ABOUT THIS EXERCISE: Copy the data below exactly. Any pictures in it should be omitted.

DATASET CONTENT:
═══

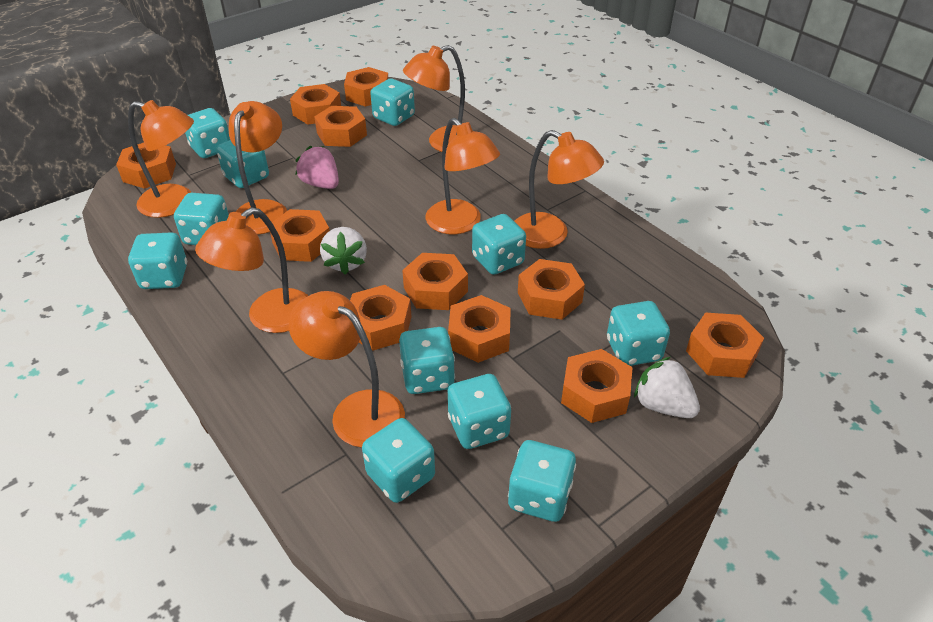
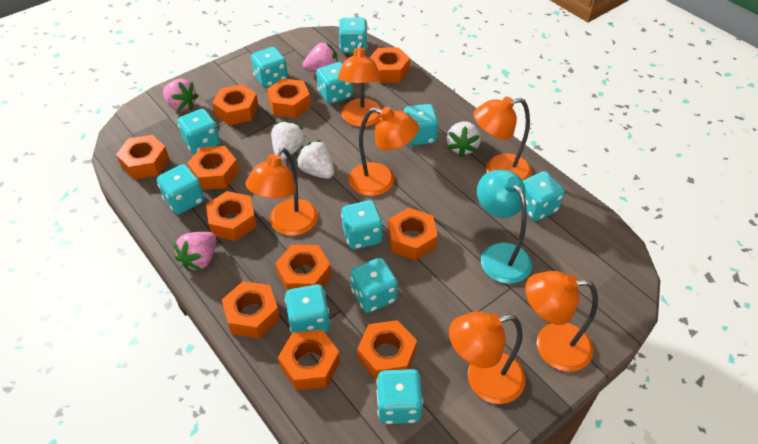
orange lamp: 7 -> 6
pink strawberry: 1 -> 3
turquoise lamp: 0 -> 1
white strawberry: 2 -> 3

═══

ANSWER SECTION:
orange lamp: 7 -> 6
pink strawberry: 1 -> 3
turquoise lamp: 0 -> 1
white strawberry: 2 -> 3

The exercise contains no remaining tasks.